━━━━━ Material shown ━━━━━

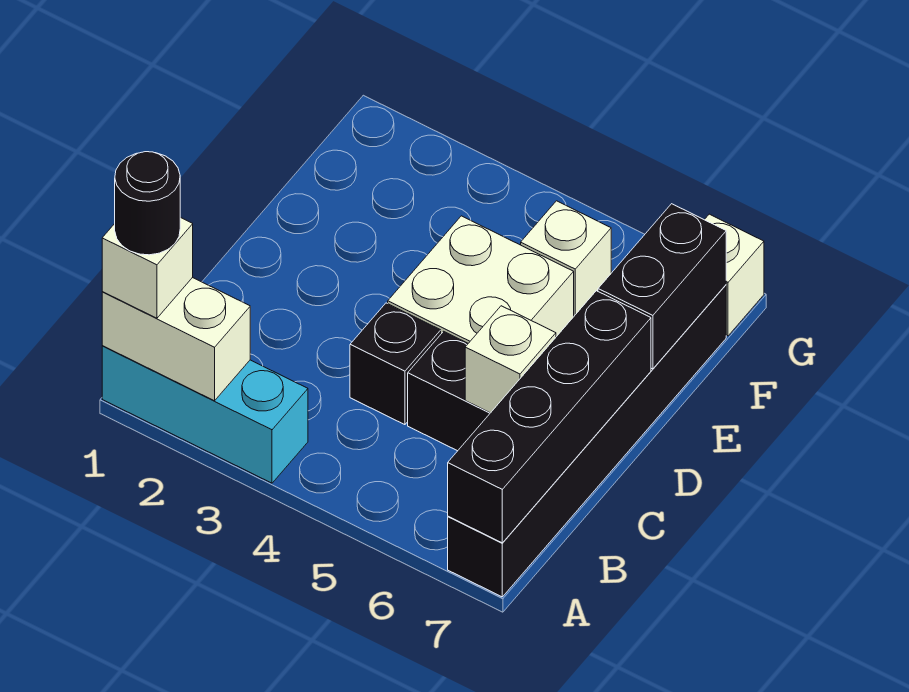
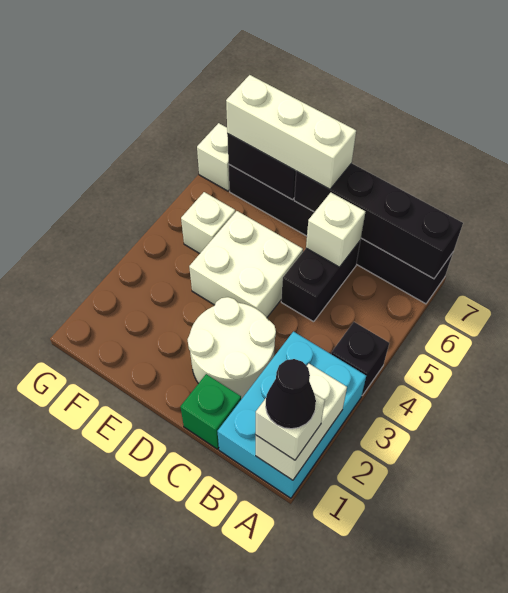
cyan brick A1:A3 level 1 -> cyan brick A1:B3 level 1
black round brick A1 level 4 -> black cone A1 level 4
none -> green brick C1 level 1
none -> white round brick C2:D3 level 1
black brick C4 level 1 -> black brick A4 level 1
none -> white brick D7:F7 level 3

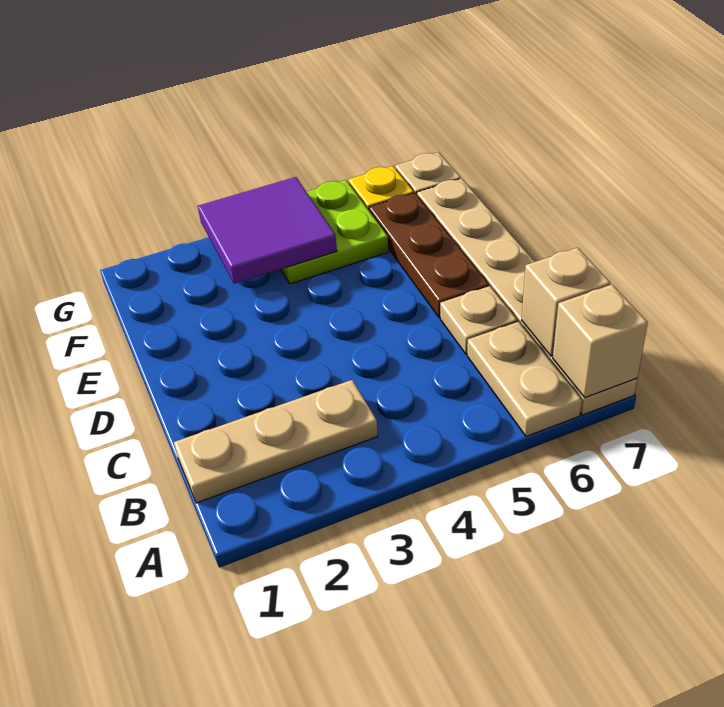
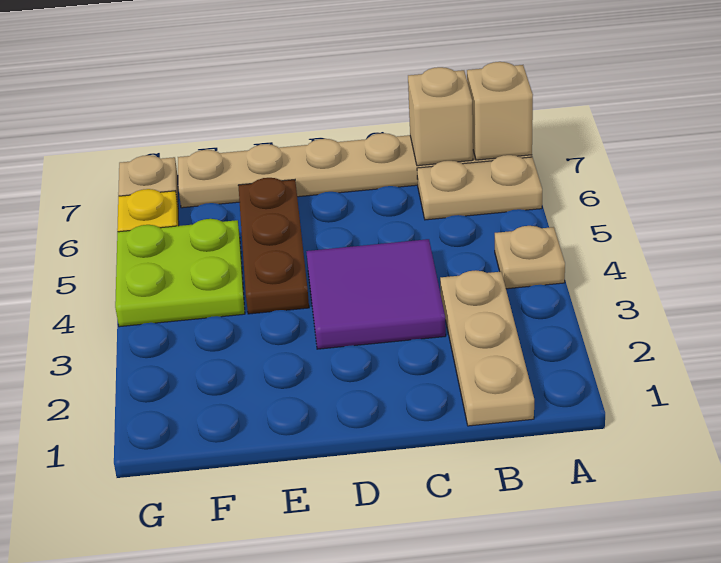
tan plate C6 level 1 -> tan plate A4 level 1
brown plate D6:F6 level 1 -> brown plate E4:E6 level 1
purple tile F3:G4 level 2 -> purple tile C3:D4 level 1

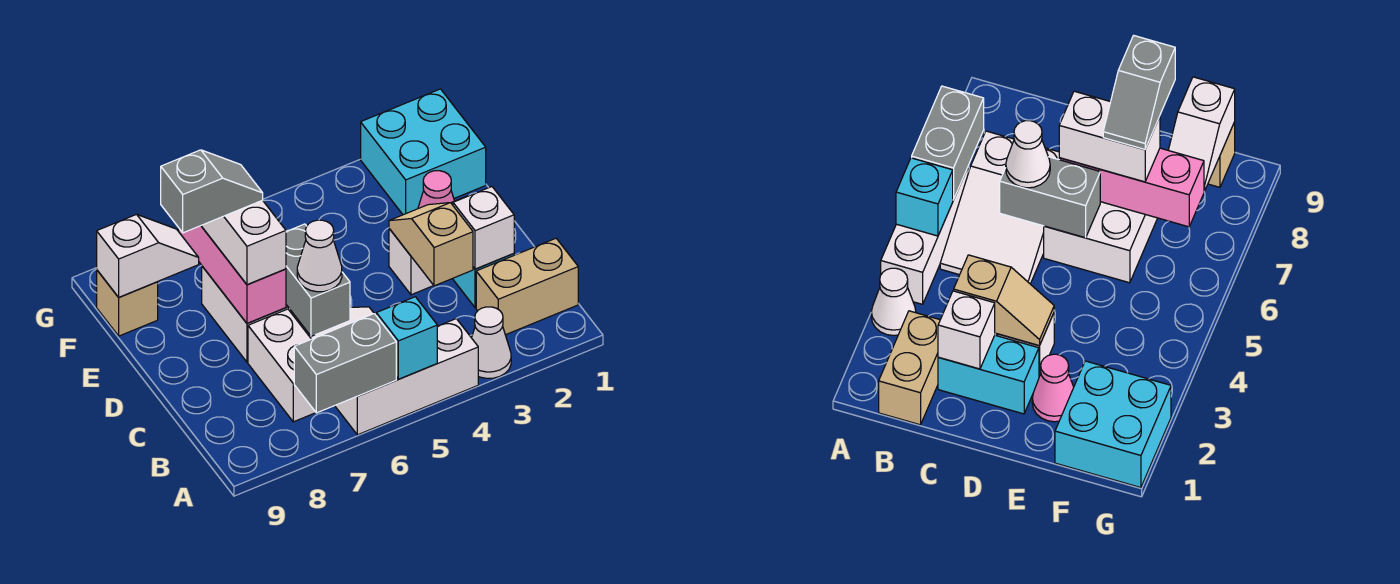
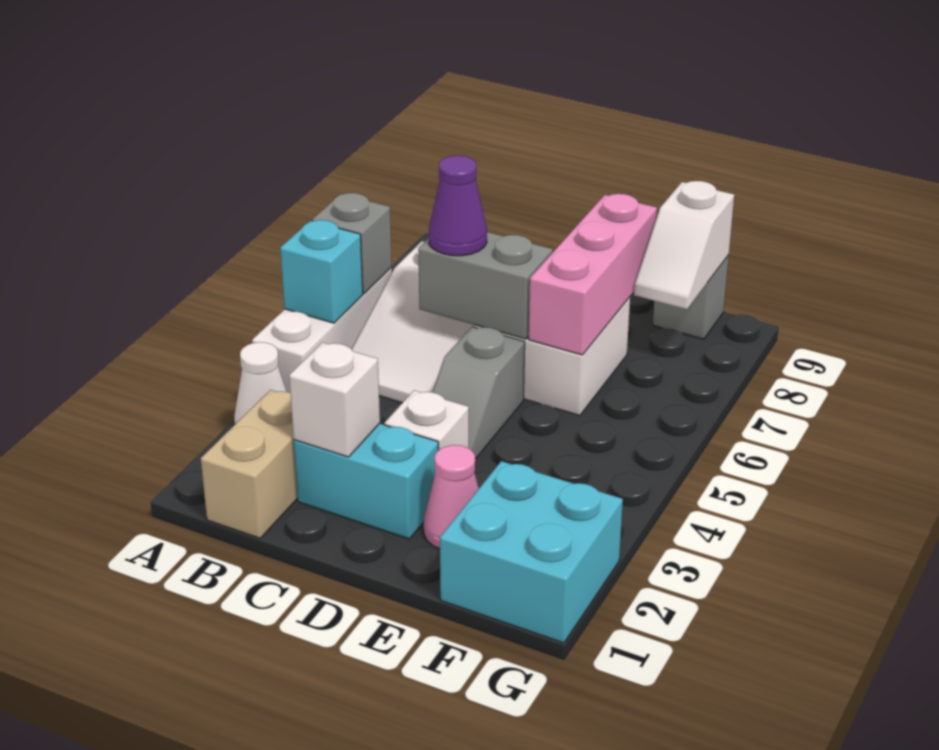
grey brick A6:A7 level 2 -> grey brick A6 level 2
tan slope C3:D3 level 2 top C -> none
white cone C6 level 3 -> purple cone C6 level 3
pink brick D7:F7 level 2 -> pink brick E6:E8 level 2
white brick D7:E7 level 3 -> none
grey slope E7:E8 level 4 top 8 -> grey slope D4:D5 level 1 top 5
tan brick F9 level 1 -> grey brick F9 level 1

━━━━━

** About this exercise **
Your task is to transcribe exactly the lines from the one containing "black brick C4" through the final line of the entries above, pictures excluded.

** Output below **
black brick C4 level 1 -> black brick A4 level 1
none -> white brick D7:F7 level 3

tan plate C6 level 1 -> tan plate A4 level 1
brown plate D6:F6 level 1 -> brown plate E4:E6 level 1
purple tile F3:G4 level 2 -> purple tile C3:D4 level 1

grey brick A6:A7 level 2 -> grey brick A6 level 2
tan slope C3:D3 level 2 top C -> none
white cone C6 level 3 -> purple cone C6 level 3
pink brick D7:F7 level 2 -> pink brick E6:E8 level 2
white brick D7:E7 level 3 -> none
grey slope E7:E8 level 4 top 8 -> grey slope D4:D5 level 1 top 5
tan brick F9 level 1 -> grey brick F9 level 1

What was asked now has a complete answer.